**Problem:** Using the entries below, copy out all lines where "moved" is found.

----

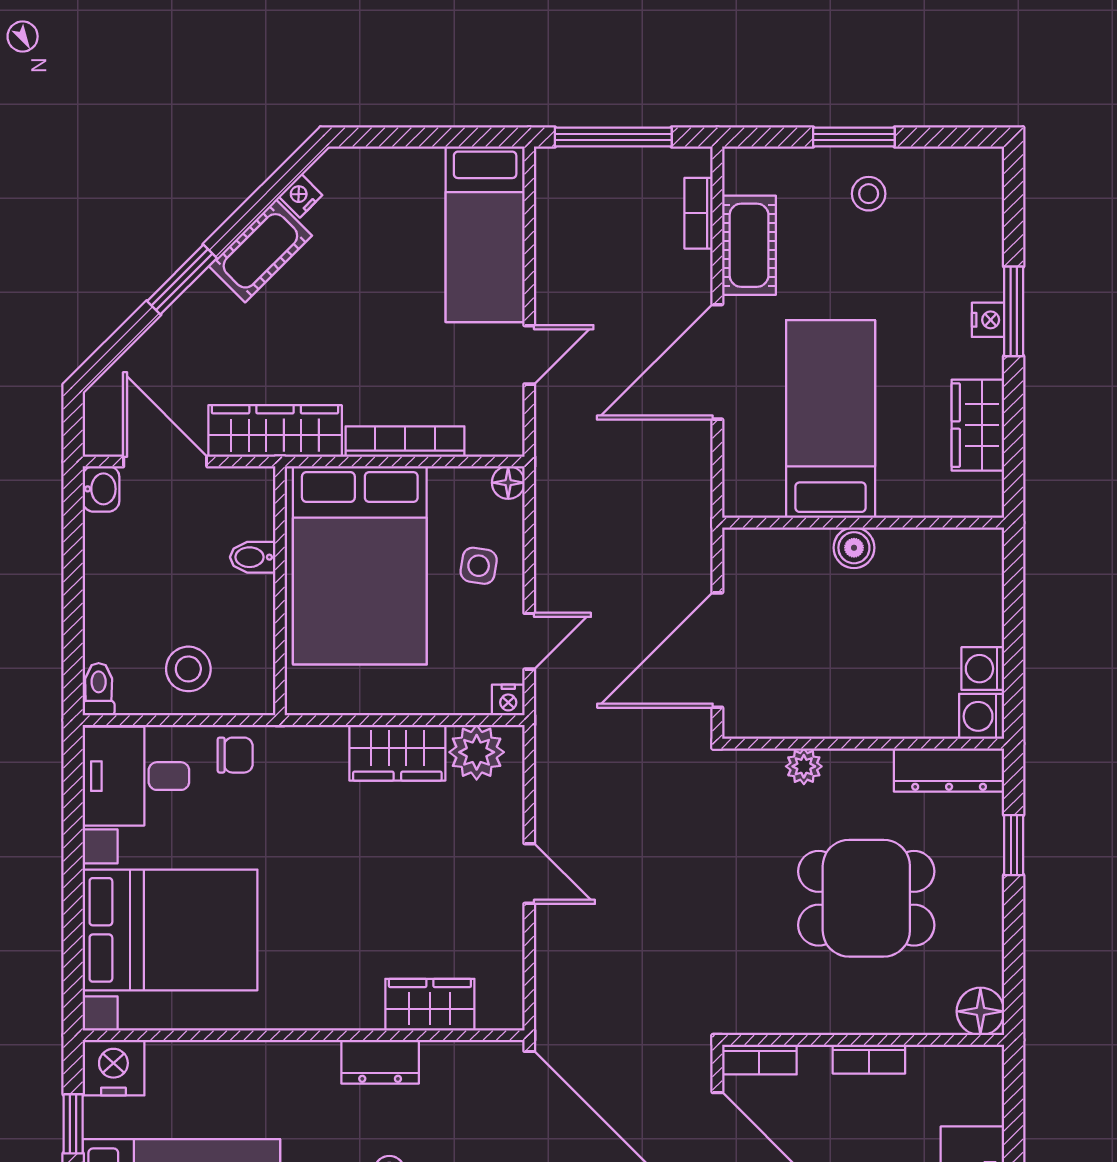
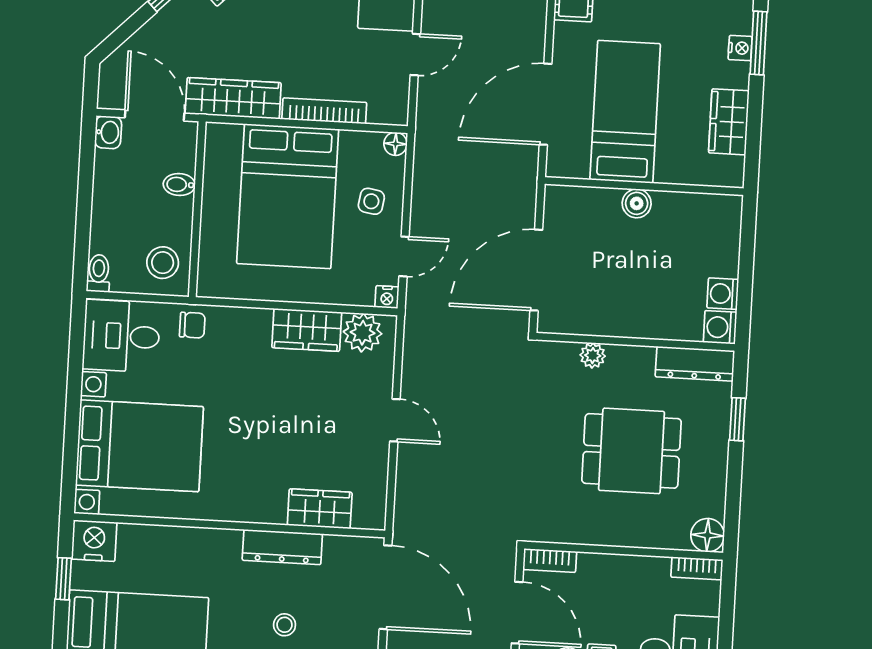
door: (717, 362) -> (546, 104), moved
bidet: (253, 557) -> (179, 184), moved
wall: (280, 591) -> (197, 209), moved
bookcase: (869, 1059) -> (697, 568), moved
dresser: (380, 1062) -> (282, 547), width x1.44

----

**Answer section:**
door: (717, 362) -> (546, 104), moved
bidet: (253, 557) -> (179, 184), moved
wall: (280, 591) -> (197, 209), moved
bookcase: (869, 1059) -> (697, 568), moved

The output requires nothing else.